Excerpted records:

..............................

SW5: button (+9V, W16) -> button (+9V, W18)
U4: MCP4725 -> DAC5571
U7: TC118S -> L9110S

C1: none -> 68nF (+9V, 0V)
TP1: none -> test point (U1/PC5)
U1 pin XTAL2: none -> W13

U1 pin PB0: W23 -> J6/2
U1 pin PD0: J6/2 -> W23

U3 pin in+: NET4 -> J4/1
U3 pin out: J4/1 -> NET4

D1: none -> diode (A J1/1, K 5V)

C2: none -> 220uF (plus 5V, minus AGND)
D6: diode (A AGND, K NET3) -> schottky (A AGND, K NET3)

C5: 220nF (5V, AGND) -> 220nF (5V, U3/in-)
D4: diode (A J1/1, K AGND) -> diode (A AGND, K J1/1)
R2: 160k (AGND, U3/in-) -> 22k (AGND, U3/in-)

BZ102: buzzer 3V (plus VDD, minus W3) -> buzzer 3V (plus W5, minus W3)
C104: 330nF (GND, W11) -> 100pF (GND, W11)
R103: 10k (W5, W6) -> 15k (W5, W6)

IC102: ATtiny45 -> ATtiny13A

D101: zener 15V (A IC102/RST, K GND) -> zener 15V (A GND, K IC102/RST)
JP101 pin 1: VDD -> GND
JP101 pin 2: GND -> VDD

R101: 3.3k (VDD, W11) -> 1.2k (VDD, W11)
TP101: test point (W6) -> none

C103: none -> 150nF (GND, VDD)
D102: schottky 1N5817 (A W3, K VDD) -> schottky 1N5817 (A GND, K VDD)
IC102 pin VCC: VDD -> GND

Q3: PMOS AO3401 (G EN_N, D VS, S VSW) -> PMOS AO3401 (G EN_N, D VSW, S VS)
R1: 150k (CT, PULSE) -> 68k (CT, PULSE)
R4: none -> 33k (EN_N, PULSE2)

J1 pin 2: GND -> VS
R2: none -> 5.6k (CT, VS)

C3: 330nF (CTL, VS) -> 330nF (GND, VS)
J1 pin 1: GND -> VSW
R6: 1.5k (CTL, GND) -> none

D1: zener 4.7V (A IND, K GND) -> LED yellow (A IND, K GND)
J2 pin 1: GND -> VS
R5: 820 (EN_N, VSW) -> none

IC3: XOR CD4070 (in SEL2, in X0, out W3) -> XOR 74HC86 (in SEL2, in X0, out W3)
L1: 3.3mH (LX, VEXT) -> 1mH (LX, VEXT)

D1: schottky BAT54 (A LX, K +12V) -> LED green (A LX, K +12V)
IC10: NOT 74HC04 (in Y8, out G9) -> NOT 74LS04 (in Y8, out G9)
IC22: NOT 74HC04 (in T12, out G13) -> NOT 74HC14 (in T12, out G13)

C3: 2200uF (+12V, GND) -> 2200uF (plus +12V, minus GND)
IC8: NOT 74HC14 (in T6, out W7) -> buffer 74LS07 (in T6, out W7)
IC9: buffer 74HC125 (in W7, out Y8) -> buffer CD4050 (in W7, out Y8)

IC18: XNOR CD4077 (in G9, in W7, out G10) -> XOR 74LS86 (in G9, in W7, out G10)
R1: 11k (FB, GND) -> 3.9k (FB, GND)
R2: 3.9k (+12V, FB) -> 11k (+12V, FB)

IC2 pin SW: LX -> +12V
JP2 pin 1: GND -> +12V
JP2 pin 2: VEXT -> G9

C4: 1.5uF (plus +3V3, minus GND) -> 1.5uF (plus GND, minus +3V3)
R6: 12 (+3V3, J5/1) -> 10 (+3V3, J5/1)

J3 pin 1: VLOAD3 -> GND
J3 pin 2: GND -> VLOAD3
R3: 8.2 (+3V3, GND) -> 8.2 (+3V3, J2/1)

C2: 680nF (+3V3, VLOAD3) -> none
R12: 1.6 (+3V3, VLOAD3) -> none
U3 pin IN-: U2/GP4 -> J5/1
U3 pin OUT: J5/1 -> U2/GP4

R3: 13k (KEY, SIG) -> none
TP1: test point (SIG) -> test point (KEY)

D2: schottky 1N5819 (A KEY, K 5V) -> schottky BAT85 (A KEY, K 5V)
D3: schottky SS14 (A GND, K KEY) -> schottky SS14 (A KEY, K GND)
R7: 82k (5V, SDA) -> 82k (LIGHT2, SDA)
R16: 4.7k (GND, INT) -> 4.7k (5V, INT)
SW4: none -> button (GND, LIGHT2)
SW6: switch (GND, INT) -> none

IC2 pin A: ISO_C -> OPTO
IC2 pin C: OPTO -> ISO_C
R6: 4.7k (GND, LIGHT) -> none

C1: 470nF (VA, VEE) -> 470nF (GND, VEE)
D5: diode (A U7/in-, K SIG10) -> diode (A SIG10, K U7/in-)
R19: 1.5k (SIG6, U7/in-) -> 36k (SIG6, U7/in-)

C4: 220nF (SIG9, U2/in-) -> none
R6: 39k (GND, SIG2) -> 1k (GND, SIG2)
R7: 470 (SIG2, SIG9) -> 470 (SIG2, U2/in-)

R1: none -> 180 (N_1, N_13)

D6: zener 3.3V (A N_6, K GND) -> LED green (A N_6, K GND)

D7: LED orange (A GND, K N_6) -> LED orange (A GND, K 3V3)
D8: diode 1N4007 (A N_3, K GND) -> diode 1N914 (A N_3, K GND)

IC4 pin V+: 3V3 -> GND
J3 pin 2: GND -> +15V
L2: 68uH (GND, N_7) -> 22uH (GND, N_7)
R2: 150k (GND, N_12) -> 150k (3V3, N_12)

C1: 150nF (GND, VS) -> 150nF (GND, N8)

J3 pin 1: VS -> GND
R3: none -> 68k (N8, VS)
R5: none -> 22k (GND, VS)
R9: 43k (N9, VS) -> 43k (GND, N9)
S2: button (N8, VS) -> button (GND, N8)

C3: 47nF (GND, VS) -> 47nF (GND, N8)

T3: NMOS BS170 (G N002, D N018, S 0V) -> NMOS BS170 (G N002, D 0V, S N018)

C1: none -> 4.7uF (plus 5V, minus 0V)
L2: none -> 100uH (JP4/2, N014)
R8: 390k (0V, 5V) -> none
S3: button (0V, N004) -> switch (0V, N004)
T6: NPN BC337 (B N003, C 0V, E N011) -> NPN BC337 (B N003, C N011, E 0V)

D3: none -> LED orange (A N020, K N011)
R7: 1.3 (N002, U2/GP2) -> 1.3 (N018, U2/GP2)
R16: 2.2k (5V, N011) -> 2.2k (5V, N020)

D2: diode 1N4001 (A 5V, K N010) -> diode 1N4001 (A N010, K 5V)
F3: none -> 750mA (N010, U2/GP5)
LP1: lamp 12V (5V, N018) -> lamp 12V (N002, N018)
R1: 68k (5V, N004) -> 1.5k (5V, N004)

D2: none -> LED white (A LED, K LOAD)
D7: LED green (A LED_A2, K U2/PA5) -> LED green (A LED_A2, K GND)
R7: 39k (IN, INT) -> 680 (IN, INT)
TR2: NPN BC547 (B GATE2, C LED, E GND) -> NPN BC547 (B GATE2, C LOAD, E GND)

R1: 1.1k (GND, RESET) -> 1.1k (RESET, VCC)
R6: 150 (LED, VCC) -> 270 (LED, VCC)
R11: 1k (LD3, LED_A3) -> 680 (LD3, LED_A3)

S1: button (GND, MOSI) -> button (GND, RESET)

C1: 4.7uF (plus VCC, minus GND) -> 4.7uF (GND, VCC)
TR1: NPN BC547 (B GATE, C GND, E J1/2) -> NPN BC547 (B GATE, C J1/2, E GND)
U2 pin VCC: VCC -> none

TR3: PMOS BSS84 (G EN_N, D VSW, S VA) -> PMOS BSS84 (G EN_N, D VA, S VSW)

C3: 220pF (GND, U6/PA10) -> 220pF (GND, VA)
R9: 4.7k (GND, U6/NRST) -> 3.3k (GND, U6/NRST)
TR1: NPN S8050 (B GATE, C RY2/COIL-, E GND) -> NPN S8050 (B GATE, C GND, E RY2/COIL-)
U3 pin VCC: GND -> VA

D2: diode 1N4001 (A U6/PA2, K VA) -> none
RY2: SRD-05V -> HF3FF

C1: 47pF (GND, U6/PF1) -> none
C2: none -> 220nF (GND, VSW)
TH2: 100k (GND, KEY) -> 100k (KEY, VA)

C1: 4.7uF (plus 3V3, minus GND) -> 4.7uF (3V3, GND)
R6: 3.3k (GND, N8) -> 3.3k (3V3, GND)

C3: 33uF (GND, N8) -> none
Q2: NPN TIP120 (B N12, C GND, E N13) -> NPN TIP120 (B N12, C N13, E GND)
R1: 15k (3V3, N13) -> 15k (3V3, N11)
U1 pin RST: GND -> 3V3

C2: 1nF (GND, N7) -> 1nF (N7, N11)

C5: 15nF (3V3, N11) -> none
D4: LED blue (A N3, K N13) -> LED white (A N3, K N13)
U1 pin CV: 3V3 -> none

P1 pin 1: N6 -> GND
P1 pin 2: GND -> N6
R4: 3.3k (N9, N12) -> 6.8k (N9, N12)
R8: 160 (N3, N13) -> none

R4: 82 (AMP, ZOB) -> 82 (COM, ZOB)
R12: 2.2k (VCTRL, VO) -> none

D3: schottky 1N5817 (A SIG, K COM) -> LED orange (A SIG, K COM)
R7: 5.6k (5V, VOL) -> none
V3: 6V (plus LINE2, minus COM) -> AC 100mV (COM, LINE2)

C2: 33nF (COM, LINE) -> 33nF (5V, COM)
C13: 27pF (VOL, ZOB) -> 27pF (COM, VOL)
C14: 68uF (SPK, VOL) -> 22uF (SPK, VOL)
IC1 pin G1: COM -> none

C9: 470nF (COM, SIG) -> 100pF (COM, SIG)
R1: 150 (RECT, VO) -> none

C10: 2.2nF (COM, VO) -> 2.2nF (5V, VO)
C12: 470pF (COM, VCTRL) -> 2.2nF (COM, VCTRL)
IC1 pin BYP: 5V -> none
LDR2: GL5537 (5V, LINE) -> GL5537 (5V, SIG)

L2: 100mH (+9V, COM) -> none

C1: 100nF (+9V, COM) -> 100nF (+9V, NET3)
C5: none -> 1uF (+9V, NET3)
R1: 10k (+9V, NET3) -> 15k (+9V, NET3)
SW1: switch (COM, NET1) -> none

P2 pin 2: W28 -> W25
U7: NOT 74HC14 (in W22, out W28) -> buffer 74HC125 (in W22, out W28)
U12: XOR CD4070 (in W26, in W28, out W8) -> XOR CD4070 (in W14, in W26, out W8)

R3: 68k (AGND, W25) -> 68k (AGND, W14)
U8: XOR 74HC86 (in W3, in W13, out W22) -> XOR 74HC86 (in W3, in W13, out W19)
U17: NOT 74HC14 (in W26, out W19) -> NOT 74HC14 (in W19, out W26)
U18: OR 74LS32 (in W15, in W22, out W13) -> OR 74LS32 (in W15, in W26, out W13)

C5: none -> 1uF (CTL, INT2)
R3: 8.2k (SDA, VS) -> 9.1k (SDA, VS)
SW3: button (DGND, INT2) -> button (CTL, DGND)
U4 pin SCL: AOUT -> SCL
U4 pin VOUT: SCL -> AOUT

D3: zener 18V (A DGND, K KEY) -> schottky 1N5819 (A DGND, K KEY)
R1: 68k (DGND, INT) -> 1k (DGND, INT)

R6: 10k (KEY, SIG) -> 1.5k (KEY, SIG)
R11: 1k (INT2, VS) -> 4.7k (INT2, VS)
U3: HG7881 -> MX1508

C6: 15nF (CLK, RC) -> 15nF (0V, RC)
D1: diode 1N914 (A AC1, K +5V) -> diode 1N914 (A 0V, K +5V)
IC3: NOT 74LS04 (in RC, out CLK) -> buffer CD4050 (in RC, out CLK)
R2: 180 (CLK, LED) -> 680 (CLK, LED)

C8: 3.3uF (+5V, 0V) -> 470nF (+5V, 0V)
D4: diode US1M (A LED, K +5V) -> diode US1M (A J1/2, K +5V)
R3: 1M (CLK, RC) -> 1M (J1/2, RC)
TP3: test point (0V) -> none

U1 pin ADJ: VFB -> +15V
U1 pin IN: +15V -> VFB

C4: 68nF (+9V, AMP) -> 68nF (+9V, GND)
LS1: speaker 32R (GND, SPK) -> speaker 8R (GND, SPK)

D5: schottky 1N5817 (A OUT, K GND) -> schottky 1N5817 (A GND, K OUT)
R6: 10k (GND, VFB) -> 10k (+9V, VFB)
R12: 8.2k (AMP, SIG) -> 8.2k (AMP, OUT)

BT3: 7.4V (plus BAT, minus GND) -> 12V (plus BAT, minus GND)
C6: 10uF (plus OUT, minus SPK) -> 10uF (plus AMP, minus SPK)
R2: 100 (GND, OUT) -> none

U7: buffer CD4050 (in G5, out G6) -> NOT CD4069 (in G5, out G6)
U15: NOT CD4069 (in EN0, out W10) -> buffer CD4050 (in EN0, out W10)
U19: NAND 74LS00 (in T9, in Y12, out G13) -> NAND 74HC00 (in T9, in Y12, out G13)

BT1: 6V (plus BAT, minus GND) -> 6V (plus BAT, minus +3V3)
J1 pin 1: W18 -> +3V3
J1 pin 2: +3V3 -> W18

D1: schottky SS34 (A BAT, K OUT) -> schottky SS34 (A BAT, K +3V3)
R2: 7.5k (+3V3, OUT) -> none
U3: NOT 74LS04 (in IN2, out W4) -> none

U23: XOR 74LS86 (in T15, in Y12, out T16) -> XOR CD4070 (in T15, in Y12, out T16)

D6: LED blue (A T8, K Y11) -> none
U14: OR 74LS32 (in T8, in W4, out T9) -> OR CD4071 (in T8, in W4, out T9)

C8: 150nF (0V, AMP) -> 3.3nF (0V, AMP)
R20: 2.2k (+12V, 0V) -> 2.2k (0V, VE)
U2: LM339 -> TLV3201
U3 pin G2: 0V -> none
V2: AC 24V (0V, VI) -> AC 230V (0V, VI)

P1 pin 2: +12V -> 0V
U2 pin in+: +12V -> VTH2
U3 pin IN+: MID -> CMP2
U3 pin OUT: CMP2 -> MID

..............................

Prompt: All lines from the one with "U2 pin in+: +12V -> VTH2" through the final line of the listing above are to be restated word for word; the lines before it are left out.

Solution for this task:
U2 pin in+: +12V -> VTH2
U3 pin IN+: MID -> CMP2
U3 pin OUT: CMP2 -> MID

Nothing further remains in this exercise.